### Task brief
Taking each line of the records in turn, count those containing "down" and report only the number.

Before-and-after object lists
>>>>>
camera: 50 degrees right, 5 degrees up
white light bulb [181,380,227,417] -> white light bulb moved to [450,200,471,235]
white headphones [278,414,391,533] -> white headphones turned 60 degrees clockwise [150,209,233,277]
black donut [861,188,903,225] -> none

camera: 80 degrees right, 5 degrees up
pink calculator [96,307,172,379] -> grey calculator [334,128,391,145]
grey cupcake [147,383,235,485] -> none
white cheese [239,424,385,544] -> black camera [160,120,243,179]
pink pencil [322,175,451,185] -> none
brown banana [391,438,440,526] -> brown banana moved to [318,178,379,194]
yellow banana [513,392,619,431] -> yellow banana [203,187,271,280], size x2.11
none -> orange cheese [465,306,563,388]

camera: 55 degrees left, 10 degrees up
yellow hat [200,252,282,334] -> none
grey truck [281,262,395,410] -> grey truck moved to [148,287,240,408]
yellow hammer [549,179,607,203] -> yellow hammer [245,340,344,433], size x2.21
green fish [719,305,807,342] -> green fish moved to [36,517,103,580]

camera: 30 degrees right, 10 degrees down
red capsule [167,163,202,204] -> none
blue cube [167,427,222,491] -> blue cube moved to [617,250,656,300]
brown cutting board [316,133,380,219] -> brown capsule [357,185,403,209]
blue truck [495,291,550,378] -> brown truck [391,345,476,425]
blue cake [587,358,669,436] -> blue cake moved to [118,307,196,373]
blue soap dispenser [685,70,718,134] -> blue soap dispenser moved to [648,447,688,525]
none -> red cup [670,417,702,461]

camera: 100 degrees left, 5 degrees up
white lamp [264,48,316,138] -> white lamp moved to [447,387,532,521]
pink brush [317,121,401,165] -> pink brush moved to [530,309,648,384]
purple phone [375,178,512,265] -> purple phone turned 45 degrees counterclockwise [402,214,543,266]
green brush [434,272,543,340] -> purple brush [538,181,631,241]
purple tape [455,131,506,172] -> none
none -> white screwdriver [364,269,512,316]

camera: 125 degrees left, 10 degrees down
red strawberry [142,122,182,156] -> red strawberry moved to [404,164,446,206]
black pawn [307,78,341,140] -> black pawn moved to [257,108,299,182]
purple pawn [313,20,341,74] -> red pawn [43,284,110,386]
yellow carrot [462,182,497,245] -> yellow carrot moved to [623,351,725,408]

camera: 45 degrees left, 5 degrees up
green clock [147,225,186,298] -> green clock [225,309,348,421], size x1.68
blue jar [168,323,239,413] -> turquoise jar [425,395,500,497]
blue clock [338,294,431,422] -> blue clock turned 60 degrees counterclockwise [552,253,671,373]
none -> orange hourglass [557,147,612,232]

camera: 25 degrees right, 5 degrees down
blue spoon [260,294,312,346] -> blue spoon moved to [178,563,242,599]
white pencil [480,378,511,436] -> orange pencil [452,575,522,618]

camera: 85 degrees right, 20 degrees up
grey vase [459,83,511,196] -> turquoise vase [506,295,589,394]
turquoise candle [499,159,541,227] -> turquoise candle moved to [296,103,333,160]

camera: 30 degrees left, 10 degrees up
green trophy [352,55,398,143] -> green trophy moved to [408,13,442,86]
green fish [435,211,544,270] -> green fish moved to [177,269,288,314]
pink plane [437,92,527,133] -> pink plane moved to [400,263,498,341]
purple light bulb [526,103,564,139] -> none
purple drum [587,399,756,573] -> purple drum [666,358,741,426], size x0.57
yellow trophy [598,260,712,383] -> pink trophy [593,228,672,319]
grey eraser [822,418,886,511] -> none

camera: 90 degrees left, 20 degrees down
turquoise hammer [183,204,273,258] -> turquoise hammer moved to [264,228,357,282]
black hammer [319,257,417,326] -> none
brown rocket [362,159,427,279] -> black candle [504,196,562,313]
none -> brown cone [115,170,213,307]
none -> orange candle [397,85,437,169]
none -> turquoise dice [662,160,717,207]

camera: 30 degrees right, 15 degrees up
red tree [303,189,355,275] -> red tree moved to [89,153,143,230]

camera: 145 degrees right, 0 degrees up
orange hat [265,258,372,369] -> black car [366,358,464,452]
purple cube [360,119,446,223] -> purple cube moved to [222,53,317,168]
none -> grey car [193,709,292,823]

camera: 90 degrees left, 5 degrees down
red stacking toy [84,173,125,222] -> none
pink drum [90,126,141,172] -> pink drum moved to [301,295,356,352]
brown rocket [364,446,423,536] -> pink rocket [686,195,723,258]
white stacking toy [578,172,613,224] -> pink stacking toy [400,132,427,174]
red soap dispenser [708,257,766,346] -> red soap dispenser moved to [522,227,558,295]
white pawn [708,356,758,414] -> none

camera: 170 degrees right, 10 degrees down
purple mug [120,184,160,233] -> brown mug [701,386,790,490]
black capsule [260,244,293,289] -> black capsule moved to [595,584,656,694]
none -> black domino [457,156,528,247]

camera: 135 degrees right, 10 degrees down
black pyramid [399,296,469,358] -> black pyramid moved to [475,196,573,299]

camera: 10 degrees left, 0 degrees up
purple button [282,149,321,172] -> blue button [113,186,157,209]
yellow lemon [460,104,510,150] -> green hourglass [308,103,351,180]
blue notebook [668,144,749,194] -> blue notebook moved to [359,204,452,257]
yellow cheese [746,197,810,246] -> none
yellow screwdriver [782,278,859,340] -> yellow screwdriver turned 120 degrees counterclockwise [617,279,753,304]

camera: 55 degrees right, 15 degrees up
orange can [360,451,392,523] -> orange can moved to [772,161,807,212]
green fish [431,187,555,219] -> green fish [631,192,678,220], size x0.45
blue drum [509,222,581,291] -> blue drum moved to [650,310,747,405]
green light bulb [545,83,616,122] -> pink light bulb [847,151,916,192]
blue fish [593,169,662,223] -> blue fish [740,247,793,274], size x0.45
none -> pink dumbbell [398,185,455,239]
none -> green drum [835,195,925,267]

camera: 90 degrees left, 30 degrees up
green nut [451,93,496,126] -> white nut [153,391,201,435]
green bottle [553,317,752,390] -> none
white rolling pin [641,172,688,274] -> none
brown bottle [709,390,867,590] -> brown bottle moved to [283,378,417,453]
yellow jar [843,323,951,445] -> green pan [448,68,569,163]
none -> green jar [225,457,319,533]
<<<<<
### Output below
7